> Aim of the task
Excluding pictures, transcribe precisely the lines from the one containing "white brush: 4 -> 2" to the final line of the listing below, inclusive, and nothing more.

> Data under study
----

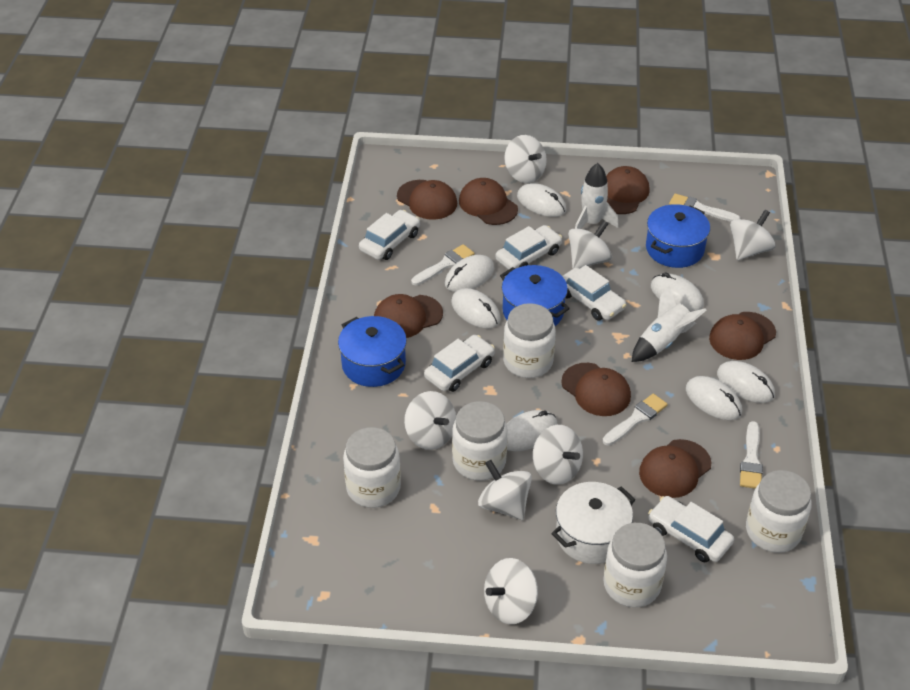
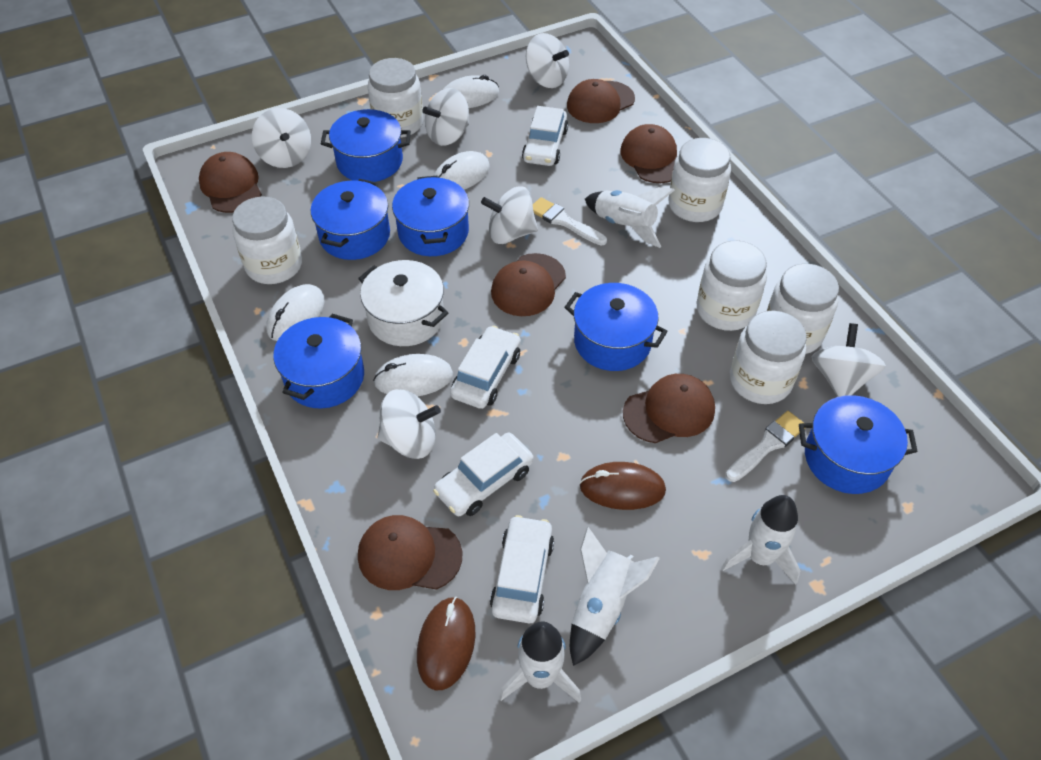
blue pot: 3 -> 6
brown cap: 7 -> 6
brown mouse: 0 -> 2
white brush: 4 -> 2
white car: 5 -> 4
white jar: 5 -> 6
white mouse: 7 -> 4
white rocket: 2 -> 4
white spinning top: 7 -> 6

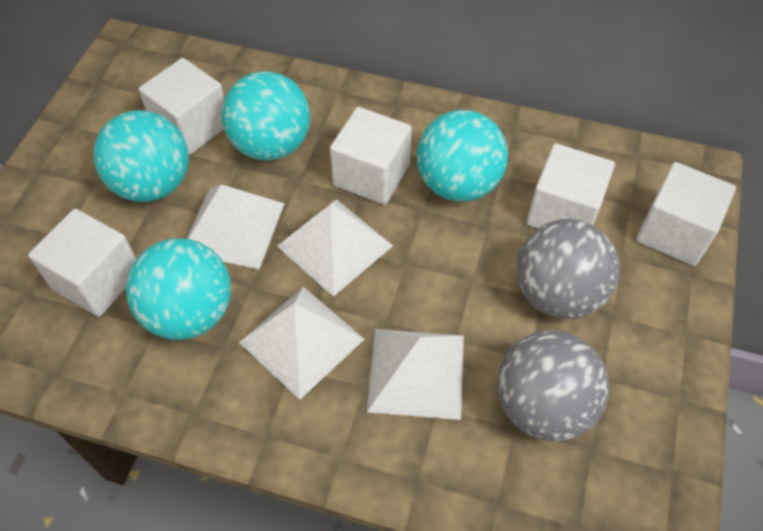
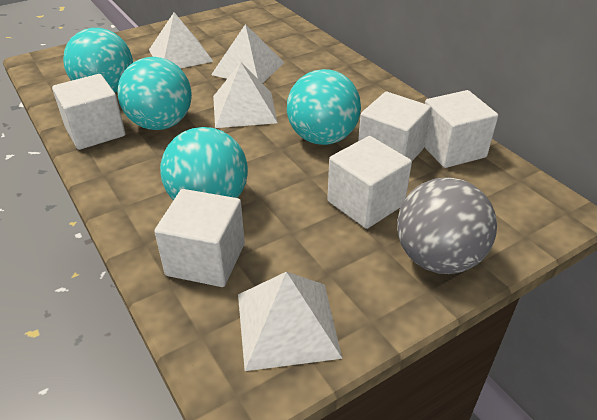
grey ball: 2 -> 1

----

> Completed exercise
white brush: 4 -> 2
white car: 5 -> 4
white jar: 5 -> 6
white mouse: 7 -> 4
white rocket: 2 -> 4
white spinning top: 7 -> 6

grey ball: 2 -> 1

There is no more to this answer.